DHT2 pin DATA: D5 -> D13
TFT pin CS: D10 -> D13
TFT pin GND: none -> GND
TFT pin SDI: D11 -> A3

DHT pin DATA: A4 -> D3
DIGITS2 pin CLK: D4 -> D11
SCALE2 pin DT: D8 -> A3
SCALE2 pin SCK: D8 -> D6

○ ○ ○ ○

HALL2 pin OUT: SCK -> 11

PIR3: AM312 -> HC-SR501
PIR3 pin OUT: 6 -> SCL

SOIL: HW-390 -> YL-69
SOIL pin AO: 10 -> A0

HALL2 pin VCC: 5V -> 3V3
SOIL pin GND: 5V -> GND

○ ○ ○ ○

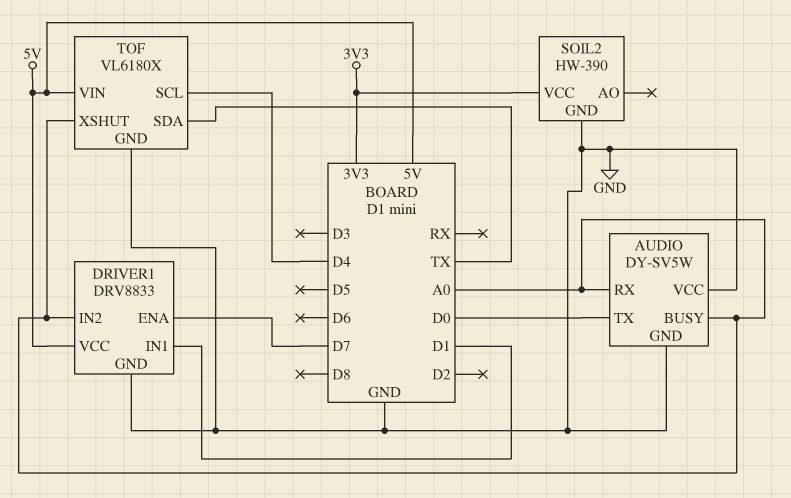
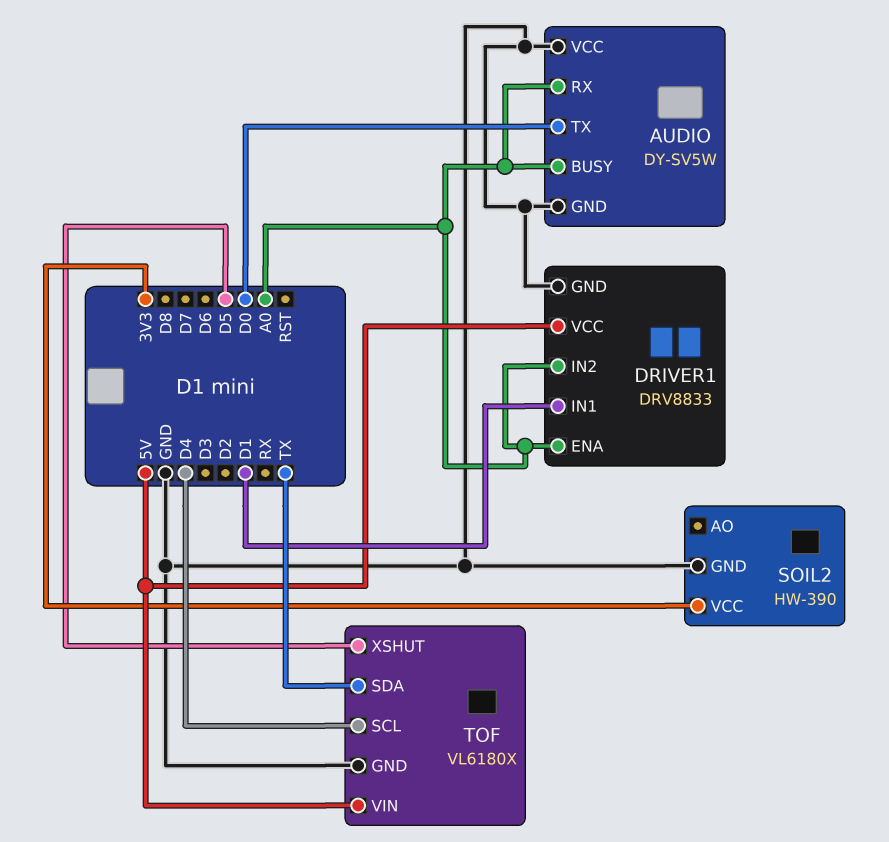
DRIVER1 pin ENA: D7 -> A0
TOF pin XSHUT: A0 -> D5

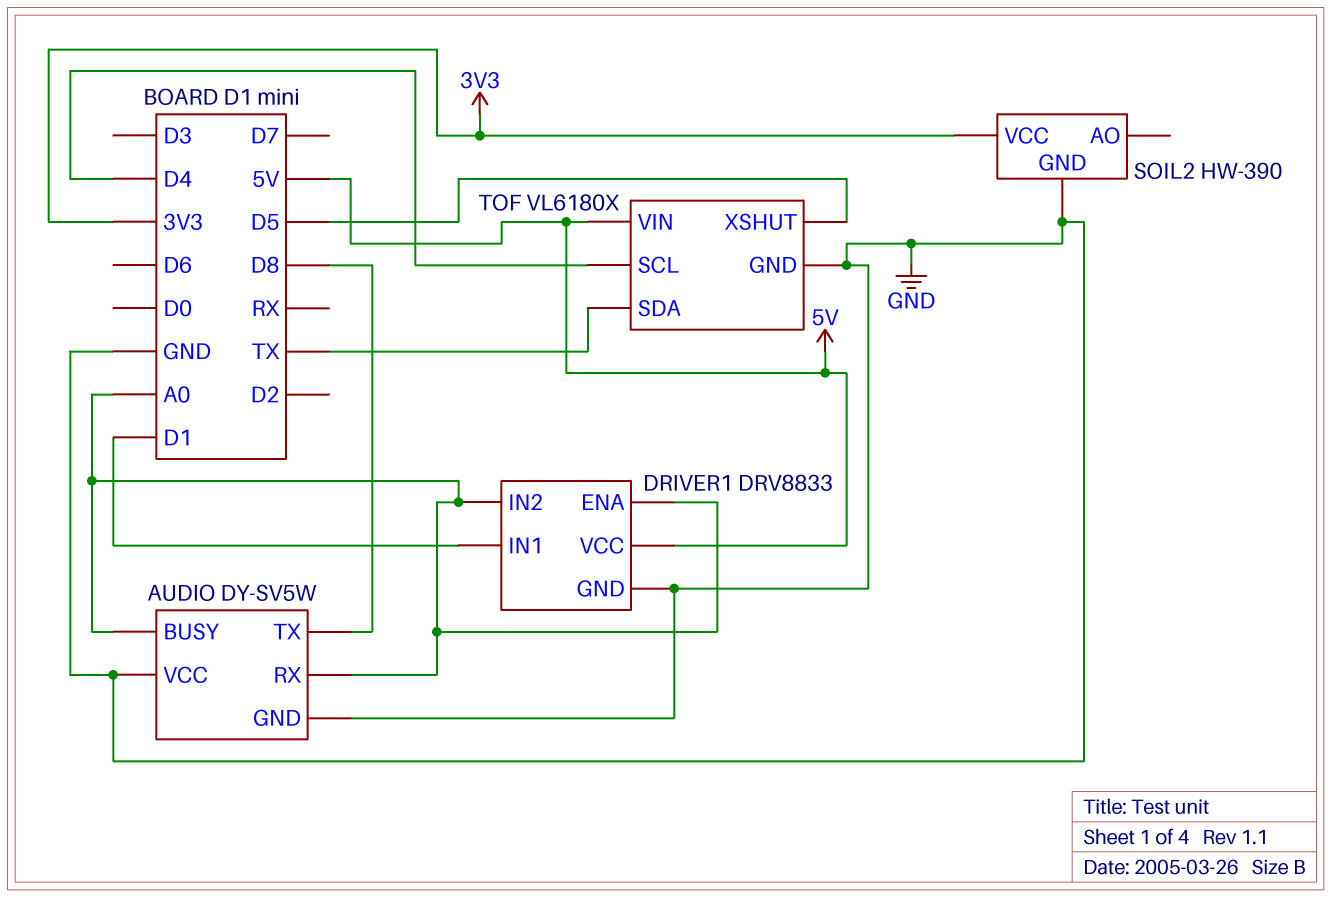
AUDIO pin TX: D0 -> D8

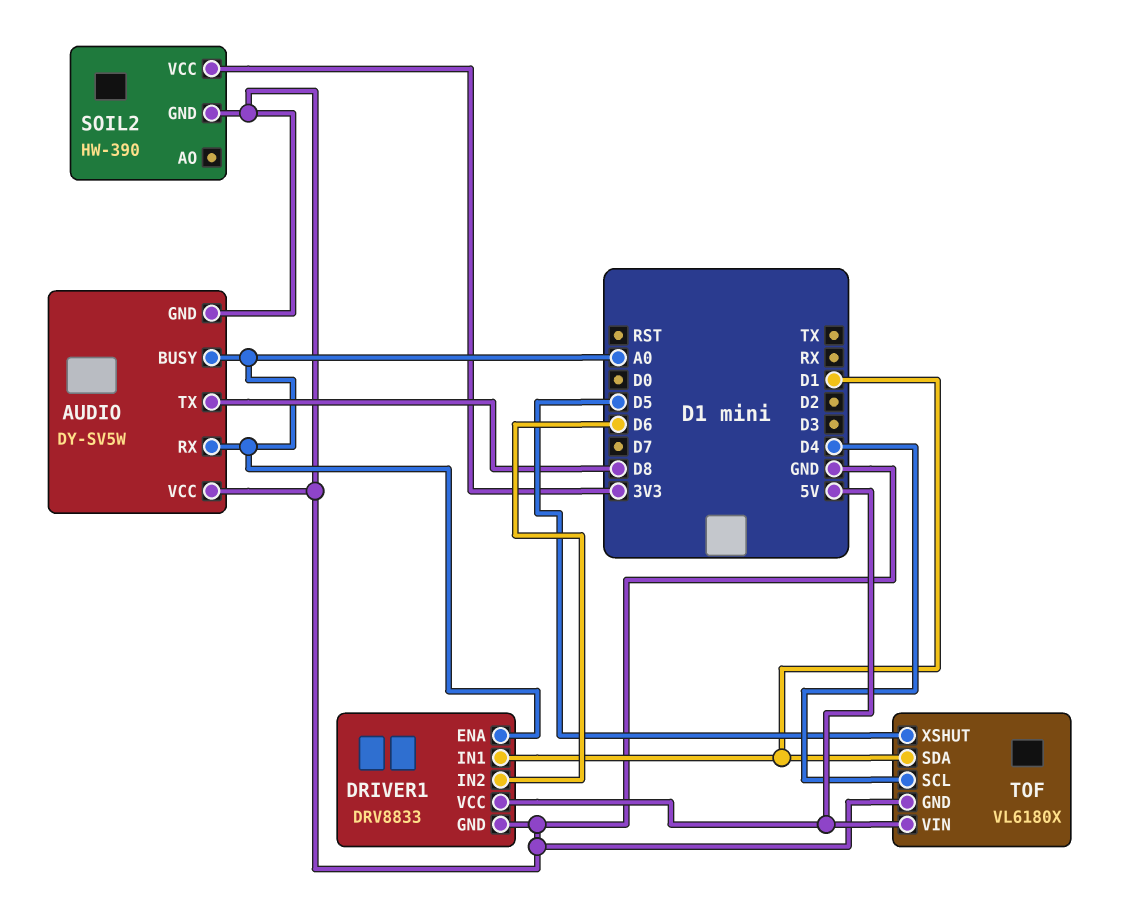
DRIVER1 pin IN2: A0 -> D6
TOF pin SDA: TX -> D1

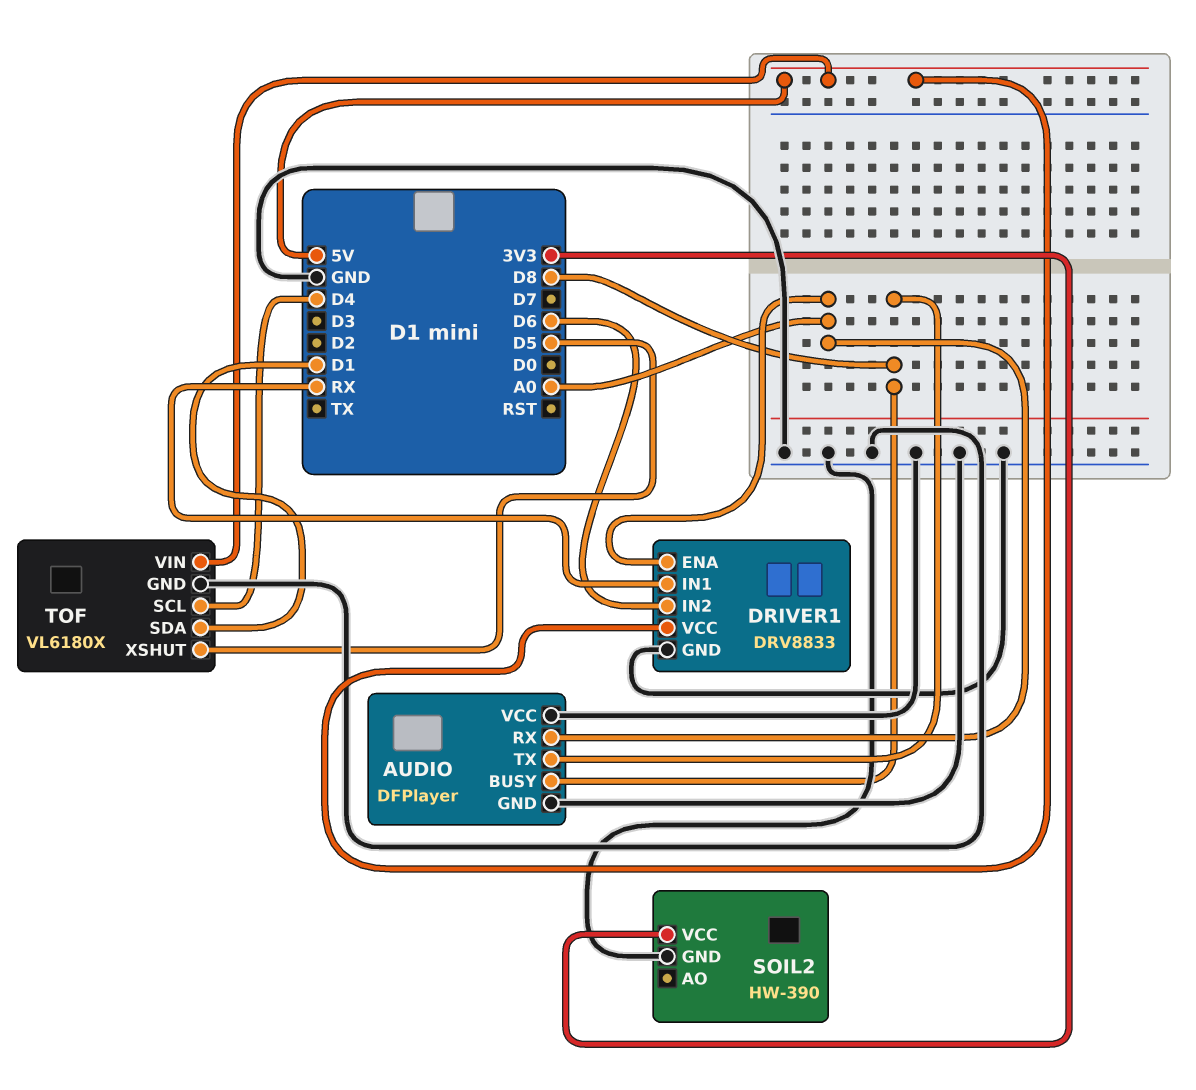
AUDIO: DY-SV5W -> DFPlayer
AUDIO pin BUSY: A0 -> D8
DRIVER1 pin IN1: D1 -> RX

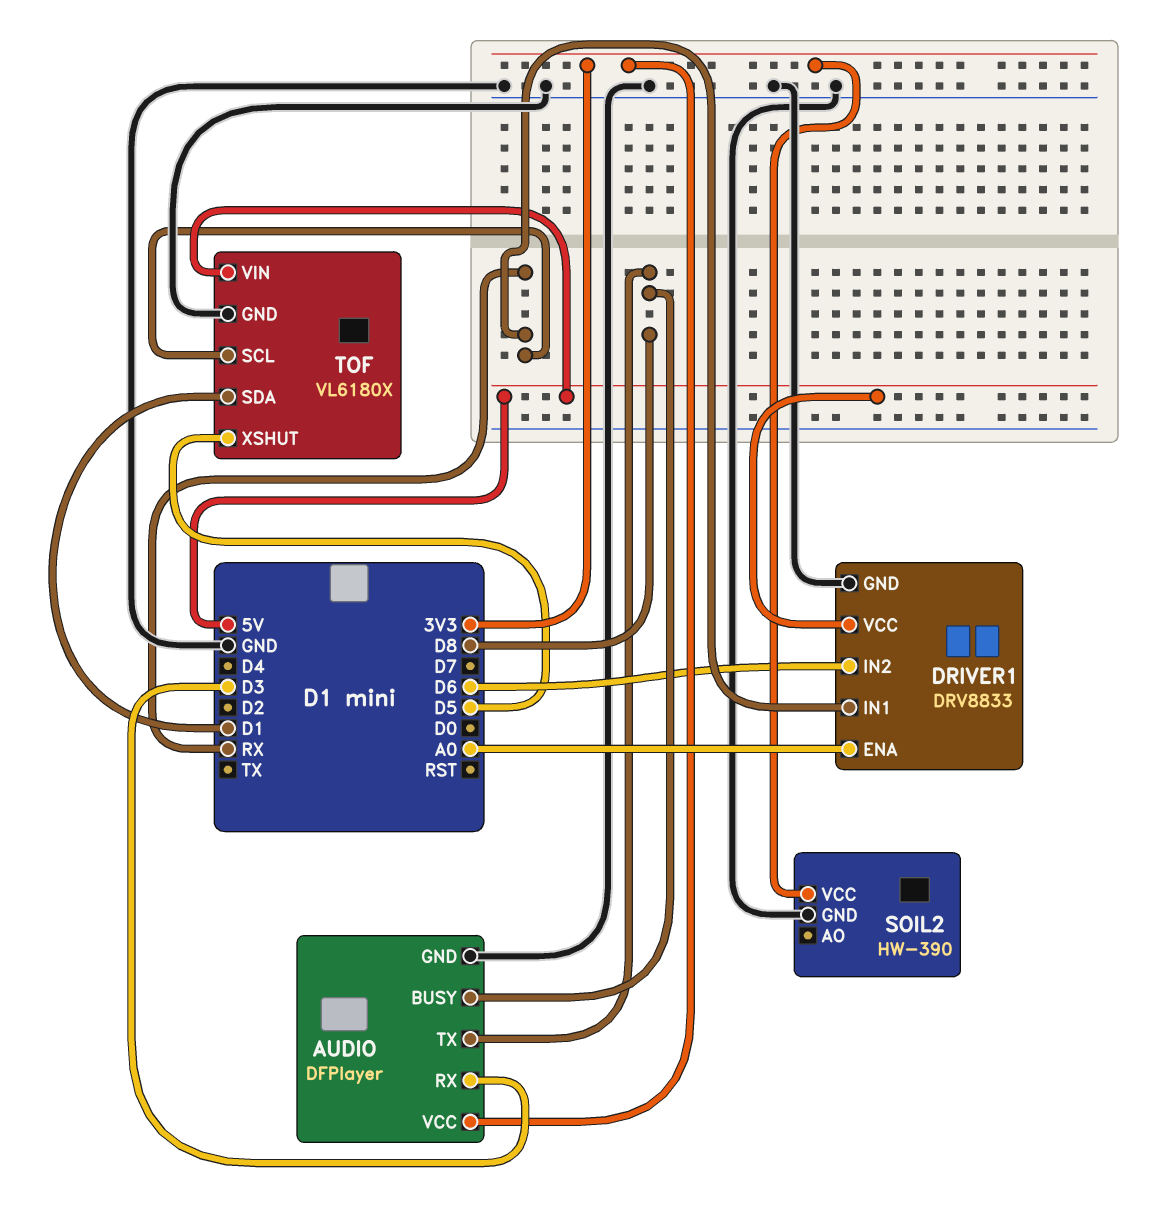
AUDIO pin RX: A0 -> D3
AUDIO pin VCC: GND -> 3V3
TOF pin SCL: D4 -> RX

○ ○ ○ ○

● **What you will do**: With the pictures omitted, restate word for word the lines above from the line that has "TOF pin XSHUT: A0 -> D5" up to and including the line that has "TOF pin SCL: D4 -> RX", and no other lines.

● **Finished exercise**:
TOF pin XSHUT: A0 -> D5

AUDIO pin TX: D0 -> D8

DRIVER1 pin IN2: A0 -> D6
TOF pin SDA: TX -> D1

AUDIO: DY-SV5W -> DFPlayer
AUDIO pin BUSY: A0 -> D8
DRIVER1 pin IN1: D1 -> RX

AUDIO pin RX: A0 -> D3
AUDIO pin VCC: GND -> 3V3
TOF pin SCL: D4 -> RX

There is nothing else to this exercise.